• _Dataset records_
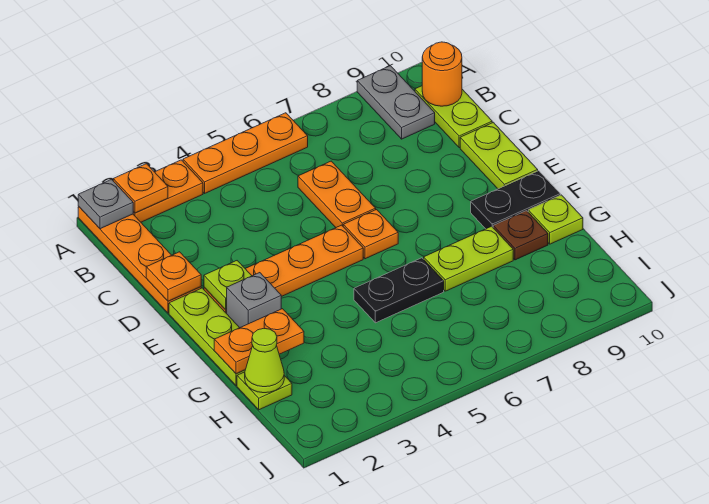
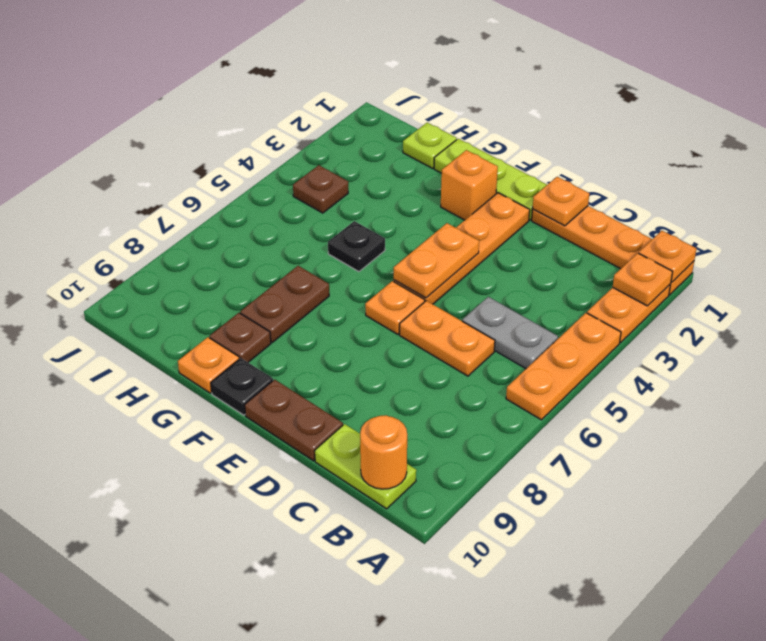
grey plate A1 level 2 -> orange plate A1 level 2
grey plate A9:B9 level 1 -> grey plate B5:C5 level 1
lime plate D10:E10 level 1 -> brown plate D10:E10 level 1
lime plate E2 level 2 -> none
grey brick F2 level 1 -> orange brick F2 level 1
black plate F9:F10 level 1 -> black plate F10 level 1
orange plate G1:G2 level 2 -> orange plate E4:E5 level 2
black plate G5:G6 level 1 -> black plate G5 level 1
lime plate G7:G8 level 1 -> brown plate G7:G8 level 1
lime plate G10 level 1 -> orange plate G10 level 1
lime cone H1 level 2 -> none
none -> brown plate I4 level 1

...

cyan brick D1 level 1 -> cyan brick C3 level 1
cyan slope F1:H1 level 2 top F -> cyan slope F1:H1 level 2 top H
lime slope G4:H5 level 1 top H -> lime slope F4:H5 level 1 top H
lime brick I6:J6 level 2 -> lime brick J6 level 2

• _Action item_
Search the entries for the string "none" and collect each line that has it.

• _Answer box_
lime plate E2 level 2 -> none
lime cone H1 level 2 -> none
none -> brown plate I4 level 1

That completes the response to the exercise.